- [Exercise aim] Go through the data below. Pull out every line that has the word "brick".

Task data Start Marker

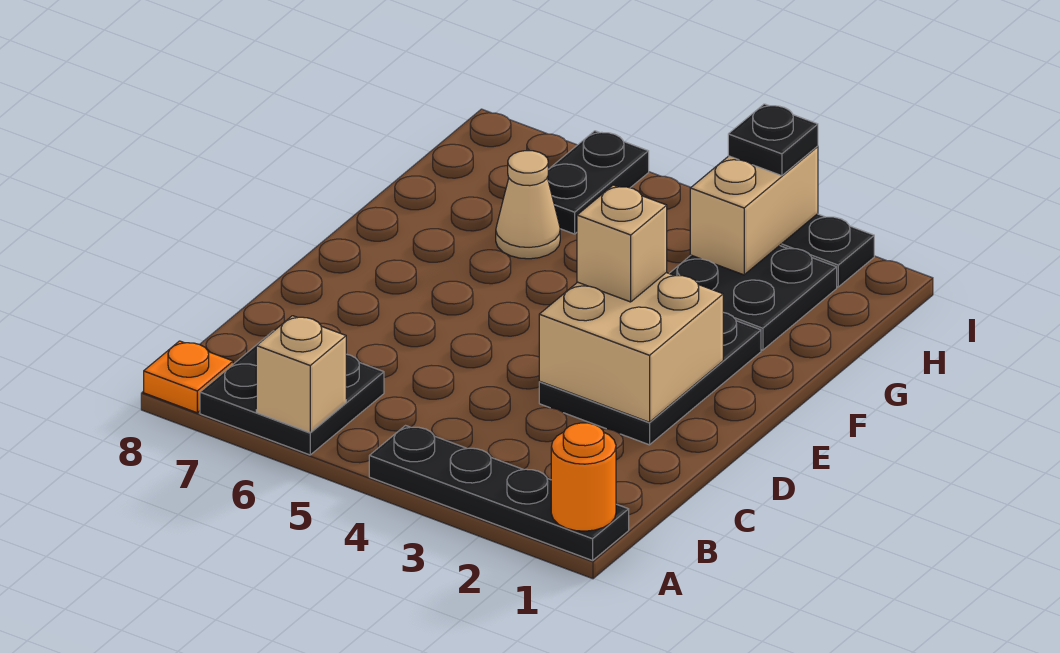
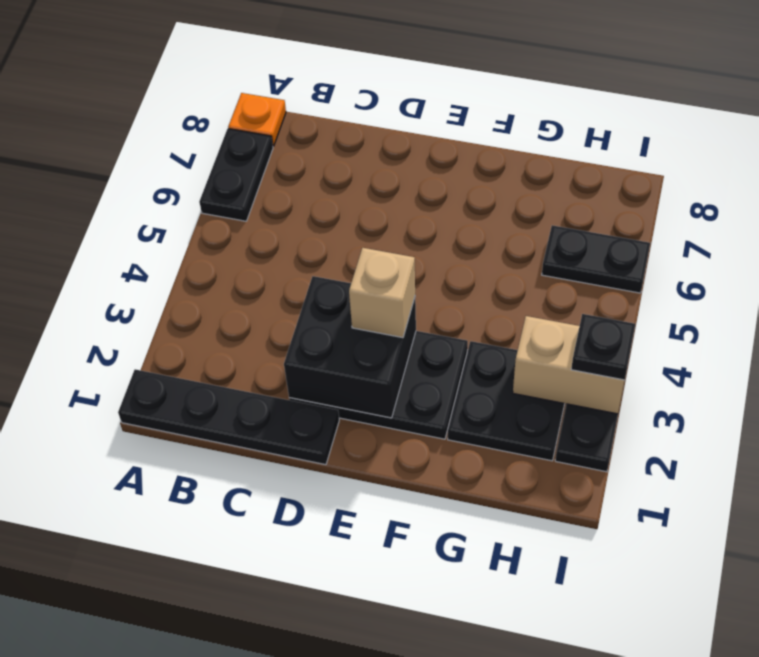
black plate A1:A4 level 1 -> black plate A1:D1 level 1
orange round brick A1 level 2 -> none
black plate A6:B7 level 1 -> black plate A6:A7 level 1
tan brick A6 level 2 -> none
tan brick D2:E3 level 2 -> black brick D2:E3 level 2
tan cone G6 level 1 -> none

Task data End Marker

- [Solution to the exercise]
orange round brick A1 level 2 -> none
tan brick A6 level 2 -> none
tan brick D2:E3 level 2 -> black brick D2:E3 level 2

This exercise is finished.